Segment Start: DATA

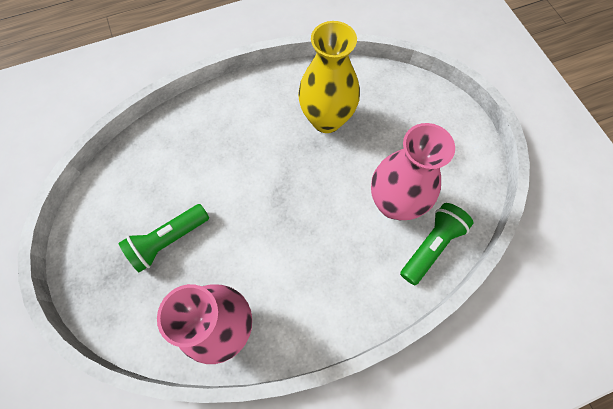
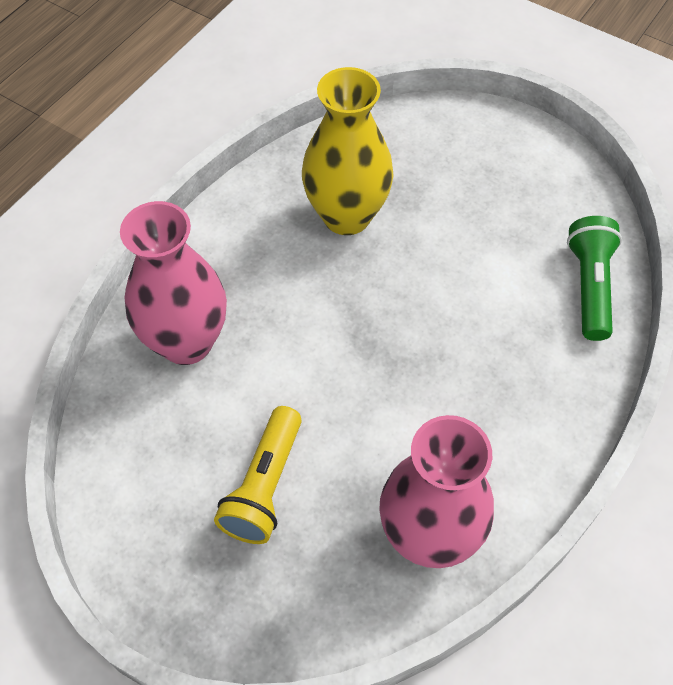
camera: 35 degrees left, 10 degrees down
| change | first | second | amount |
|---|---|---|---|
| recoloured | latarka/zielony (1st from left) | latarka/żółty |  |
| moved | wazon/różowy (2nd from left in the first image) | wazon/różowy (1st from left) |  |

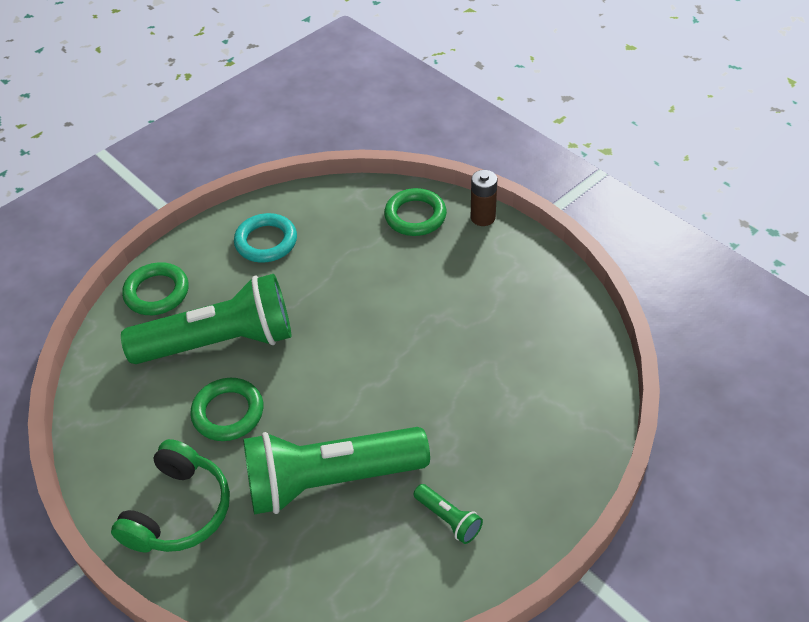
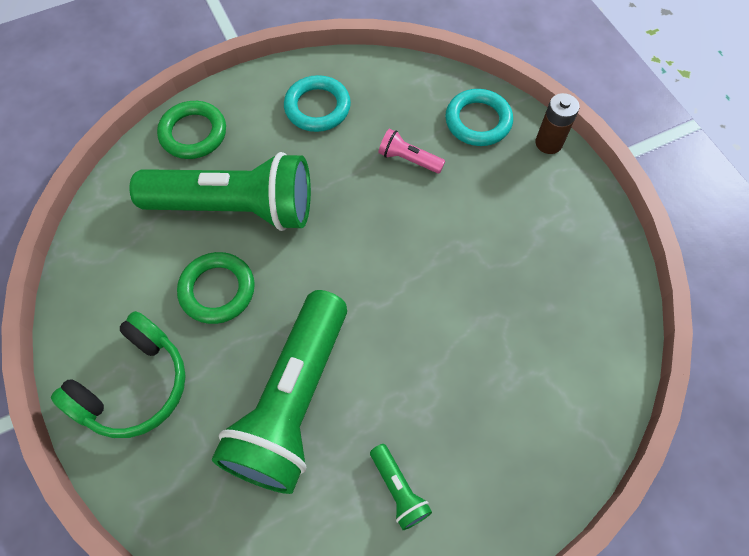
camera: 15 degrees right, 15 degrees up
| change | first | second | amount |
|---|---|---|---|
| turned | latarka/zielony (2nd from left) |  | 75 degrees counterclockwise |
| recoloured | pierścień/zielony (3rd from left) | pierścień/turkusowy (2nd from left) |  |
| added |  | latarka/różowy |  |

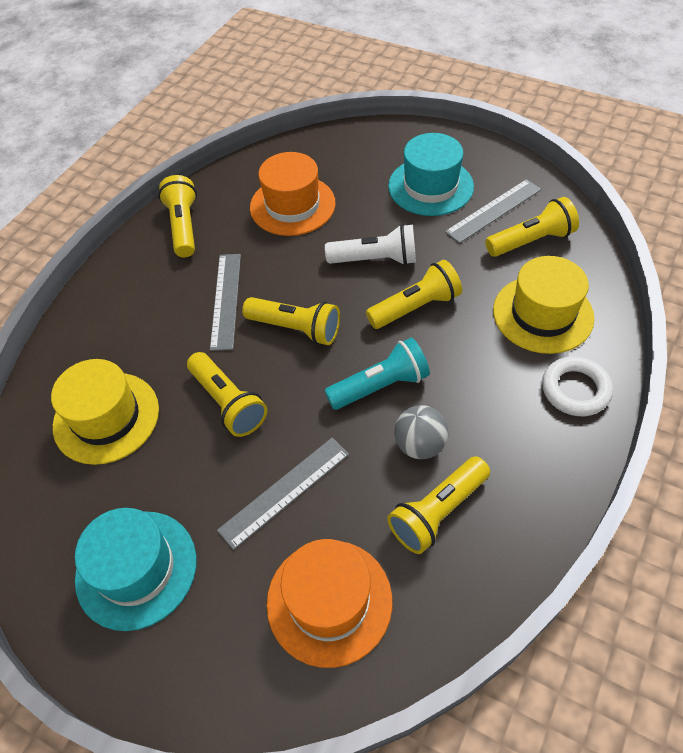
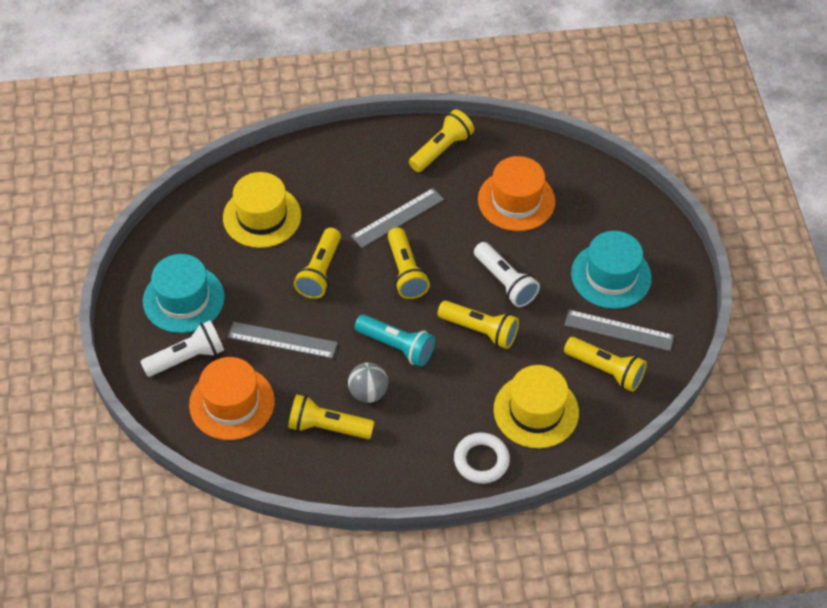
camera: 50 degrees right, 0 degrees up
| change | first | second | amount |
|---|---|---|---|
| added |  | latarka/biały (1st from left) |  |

Segment End: DATA

Your answer should consist of the lines above that hold the word "recoloured", copied exactly.

| recoloured | latarka/zielony (1st from left) | latarka/żółty |  |
| recoloured | pierścień/zielony (3rd from left) | pierścień/turkusowy (2nd from left) |  |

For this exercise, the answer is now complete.